* _About this task_: From the line that contains "(441, 346) = (305, 582): turquoise" to the last line of the records below, retype each line exactly; leave out everything else.

━━━━━ Data

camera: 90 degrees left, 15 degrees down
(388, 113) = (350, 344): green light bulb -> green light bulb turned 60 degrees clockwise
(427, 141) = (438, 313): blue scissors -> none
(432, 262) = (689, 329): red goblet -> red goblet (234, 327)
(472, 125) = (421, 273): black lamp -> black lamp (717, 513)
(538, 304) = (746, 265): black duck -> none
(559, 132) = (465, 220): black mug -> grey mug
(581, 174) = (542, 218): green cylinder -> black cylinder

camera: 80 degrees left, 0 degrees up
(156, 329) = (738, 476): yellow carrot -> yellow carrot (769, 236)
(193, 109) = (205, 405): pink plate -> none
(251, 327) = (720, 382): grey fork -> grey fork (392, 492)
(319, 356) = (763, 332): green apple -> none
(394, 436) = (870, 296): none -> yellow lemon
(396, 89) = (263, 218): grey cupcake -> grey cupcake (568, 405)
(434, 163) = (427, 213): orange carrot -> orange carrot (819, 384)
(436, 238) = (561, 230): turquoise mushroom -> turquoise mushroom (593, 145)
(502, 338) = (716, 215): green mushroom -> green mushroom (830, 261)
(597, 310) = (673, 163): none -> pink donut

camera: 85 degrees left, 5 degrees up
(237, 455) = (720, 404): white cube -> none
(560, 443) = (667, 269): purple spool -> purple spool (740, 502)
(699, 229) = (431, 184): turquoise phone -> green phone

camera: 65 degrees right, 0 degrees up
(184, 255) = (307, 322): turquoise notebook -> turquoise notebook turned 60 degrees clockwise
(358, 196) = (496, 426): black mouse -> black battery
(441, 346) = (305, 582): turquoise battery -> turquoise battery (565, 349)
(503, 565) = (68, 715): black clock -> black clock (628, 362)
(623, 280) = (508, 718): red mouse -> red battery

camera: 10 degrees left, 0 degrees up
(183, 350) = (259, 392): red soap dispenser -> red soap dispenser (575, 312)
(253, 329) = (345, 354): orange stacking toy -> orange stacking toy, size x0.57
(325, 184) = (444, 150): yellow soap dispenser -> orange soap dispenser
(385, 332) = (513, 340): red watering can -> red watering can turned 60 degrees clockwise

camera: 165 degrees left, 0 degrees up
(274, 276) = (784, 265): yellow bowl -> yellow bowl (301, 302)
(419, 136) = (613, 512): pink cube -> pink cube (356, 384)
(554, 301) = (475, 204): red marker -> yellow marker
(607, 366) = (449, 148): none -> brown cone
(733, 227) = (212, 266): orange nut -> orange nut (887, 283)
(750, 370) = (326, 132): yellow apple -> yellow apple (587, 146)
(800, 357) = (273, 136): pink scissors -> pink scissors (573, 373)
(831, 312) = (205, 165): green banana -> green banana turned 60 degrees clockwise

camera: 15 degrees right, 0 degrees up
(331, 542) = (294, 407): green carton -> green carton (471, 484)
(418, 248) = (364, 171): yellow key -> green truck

━━━━━━━━━━

* _Worked solution_:
(441, 346) = (305, 582): turquoise battery -> turquoise battery (565, 349)
(503, 565) = (68, 715): black clock -> black clock (628, 362)
(623, 280) = (508, 718): red mouse -> red battery

camera: 10 degrees left, 0 degrees up
(183, 350) = (259, 392): red soap dispenser -> red soap dispenser (575, 312)
(253, 329) = (345, 354): orange stacking toy -> orange stacking toy, size x0.57
(325, 184) = (444, 150): yellow soap dispenser -> orange soap dispenser
(385, 332) = (513, 340): red watering can -> red watering can turned 60 degrees clockwise

camera: 165 degrees left, 0 degrees up
(274, 276) = (784, 265): yellow bowl -> yellow bowl (301, 302)
(419, 136) = (613, 512): pink cube -> pink cube (356, 384)
(554, 301) = (475, 204): red marker -> yellow marker
(607, 366) = (449, 148): none -> brown cone
(733, 227) = (212, 266): orange nut -> orange nut (887, 283)
(750, 370) = (326, 132): yellow apple -> yellow apple (587, 146)
(800, 357) = (273, 136): pink scissors -> pink scissors (573, 373)
(831, 312) = (205, 165): green banana -> green banana turned 60 degrees clockwise

camera: 15 degrees right, 0 degrees up
(331, 542) = (294, 407): green carton -> green carton (471, 484)
(418, 248) = (364, 171): yellow key -> green truck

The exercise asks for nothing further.